Record extracts |
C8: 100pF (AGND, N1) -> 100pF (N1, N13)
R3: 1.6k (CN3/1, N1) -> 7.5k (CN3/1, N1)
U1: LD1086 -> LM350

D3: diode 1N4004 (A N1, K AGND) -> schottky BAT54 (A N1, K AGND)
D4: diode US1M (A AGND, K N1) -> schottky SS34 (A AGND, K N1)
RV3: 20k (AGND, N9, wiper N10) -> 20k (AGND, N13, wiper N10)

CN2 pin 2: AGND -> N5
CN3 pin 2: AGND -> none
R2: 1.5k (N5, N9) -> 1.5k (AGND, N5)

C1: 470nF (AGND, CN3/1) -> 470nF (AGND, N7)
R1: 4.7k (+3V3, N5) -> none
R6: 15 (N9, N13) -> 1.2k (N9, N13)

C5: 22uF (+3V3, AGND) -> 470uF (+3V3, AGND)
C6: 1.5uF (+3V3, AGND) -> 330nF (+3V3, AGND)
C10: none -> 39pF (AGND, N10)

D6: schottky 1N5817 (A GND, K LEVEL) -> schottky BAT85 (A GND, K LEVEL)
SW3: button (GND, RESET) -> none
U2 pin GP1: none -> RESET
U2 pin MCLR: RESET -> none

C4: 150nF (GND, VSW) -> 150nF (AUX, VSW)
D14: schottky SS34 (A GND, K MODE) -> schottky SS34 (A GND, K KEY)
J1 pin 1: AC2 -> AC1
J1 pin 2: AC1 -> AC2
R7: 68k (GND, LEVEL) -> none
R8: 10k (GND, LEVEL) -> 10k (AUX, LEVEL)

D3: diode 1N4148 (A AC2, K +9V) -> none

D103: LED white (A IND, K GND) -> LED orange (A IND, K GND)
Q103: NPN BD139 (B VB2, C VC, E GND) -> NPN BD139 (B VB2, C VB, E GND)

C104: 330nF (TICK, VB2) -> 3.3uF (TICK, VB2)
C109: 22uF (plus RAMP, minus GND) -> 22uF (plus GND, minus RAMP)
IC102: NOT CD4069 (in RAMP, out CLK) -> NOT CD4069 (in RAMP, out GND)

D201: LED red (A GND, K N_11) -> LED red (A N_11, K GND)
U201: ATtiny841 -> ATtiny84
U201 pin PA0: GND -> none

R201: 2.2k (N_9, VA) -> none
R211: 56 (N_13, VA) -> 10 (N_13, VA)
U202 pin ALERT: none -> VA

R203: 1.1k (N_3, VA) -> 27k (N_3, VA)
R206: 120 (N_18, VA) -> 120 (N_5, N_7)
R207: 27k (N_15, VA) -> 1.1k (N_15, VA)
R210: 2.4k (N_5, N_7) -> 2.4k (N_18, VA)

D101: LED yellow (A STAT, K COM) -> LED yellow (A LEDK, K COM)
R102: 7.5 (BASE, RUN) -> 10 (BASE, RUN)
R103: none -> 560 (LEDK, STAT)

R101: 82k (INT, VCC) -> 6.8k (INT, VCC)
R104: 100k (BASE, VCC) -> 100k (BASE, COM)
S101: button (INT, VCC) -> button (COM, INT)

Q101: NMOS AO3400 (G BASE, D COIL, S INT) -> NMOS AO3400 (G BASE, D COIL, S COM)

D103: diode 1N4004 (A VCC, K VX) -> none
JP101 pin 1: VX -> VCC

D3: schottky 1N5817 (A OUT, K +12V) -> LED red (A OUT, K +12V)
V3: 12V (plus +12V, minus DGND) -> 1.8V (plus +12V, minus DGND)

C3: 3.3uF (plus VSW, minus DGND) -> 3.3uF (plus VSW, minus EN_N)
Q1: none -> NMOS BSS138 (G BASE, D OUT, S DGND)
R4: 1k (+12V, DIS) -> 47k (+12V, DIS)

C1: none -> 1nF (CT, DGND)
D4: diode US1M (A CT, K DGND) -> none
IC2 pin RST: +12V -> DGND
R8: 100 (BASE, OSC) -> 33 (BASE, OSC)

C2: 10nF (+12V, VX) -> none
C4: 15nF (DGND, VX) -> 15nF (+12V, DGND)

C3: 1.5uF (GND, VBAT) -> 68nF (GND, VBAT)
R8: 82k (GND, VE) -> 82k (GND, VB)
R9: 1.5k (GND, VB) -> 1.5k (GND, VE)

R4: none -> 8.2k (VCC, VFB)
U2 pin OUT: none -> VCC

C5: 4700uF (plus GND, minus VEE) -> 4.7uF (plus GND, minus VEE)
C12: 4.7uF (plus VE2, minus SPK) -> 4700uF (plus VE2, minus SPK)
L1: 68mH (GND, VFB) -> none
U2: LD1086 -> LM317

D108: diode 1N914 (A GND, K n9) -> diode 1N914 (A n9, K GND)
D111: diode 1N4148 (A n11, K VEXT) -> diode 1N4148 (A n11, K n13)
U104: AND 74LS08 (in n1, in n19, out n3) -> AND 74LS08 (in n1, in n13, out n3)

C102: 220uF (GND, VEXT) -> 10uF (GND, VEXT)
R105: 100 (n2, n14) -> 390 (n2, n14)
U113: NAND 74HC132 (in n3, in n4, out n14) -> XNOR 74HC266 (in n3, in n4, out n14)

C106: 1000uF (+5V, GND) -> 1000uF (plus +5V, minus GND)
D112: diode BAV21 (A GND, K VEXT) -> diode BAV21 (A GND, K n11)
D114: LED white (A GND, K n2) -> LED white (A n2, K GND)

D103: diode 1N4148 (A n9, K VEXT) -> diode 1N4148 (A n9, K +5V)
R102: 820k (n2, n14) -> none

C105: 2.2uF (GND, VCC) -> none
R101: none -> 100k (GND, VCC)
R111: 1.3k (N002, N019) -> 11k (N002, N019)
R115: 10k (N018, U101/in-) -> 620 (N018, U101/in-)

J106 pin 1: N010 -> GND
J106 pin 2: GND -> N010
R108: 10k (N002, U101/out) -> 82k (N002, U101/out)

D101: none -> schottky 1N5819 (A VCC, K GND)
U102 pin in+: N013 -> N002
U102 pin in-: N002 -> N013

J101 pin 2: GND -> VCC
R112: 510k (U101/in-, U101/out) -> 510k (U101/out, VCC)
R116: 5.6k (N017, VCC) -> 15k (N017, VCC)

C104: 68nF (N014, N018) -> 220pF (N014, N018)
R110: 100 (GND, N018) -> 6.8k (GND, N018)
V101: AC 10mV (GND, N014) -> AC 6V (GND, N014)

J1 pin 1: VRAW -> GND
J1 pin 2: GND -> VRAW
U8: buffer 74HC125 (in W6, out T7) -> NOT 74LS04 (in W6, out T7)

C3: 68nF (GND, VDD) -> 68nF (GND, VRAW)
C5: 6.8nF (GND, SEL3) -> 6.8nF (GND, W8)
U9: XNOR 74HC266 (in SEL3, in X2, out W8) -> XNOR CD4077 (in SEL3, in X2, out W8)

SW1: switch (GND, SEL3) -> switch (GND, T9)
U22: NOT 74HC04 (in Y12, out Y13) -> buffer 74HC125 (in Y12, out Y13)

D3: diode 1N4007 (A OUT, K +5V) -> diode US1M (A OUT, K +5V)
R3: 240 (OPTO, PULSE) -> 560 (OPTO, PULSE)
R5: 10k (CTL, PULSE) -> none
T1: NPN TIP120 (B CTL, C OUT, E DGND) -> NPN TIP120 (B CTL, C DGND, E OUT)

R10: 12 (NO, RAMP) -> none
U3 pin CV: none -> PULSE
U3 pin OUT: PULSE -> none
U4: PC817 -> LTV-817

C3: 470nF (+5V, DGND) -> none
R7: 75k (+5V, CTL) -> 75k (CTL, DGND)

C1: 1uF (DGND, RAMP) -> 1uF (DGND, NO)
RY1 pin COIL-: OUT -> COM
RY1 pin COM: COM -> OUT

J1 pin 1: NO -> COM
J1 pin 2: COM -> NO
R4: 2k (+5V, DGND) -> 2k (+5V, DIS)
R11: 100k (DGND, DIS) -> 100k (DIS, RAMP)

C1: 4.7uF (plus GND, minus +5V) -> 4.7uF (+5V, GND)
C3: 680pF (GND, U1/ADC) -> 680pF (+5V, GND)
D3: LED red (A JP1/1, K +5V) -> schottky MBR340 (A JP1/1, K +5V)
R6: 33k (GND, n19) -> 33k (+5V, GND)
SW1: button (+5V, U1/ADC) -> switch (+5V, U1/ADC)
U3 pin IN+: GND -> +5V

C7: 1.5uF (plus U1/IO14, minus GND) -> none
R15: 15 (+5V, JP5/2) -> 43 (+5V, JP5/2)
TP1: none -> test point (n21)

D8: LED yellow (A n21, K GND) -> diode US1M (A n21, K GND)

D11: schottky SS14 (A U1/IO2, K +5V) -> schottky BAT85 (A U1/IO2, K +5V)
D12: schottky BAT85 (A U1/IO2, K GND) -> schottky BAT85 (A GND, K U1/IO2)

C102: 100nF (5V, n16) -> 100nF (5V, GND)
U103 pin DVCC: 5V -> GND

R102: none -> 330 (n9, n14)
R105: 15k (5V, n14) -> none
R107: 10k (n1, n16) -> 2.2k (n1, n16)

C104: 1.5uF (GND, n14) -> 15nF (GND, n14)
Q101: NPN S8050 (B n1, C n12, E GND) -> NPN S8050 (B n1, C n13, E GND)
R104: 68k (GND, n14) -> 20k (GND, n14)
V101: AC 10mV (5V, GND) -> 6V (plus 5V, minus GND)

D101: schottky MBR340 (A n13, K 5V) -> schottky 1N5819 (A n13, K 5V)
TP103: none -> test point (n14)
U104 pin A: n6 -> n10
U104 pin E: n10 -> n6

About this task | Every line from the one containing "SW1: button (+5V, U1/ADC)" through the last line of the entries must be written out verbatim, and no other line.

Solved problem |
SW1: button (+5V, U1/ADC) -> switch (+5V, U1/ADC)
U3 pin IN+: GND -> +5V

C7: 1.5uF (plus U1/IO14, minus GND) -> none
R15: 15 (+5V, JP5/2) -> 43 (+5V, JP5/2)
TP1: none -> test point (n21)

D8: LED yellow (A n21, K GND) -> diode US1M (A n21, K GND)

D11: schottky SS14 (A U1/IO2, K +5V) -> schottky BAT85 (A U1/IO2, K +5V)
D12: schottky BAT85 (A U1/IO2, K GND) -> schottky BAT85 (A GND, K U1/IO2)

C102: 100nF (5V, n16) -> 100nF (5V, GND)
U103 pin DVCC: 5V -> GND

R102: none -> 330 (n9, n14)
R105: 15k (5V, n14) -> none
R107: 10k (n1, n16) -> 2.2k (n1, n16)

C104: 1.5uF (GND, n14) -> 15nF (GND, n14)
Q101: NPN S8050 (B n1, C n12, E GND) -> NPN S8050 (B n1, C n13, E GND)
R104: 68k (GND, n14) -> 20k (GND, n14)
V101: AC 10mV (5V, GND) -> 6V (plus 5V, minus GND)

D101: schottky MBR340 (A n13, K 5V) -> schottky 1N5819 (A n13, K 5V)
TP103: none -> test point (n14)
U104 pin A: n6 -> n10
U104 pin E: n10 -> n6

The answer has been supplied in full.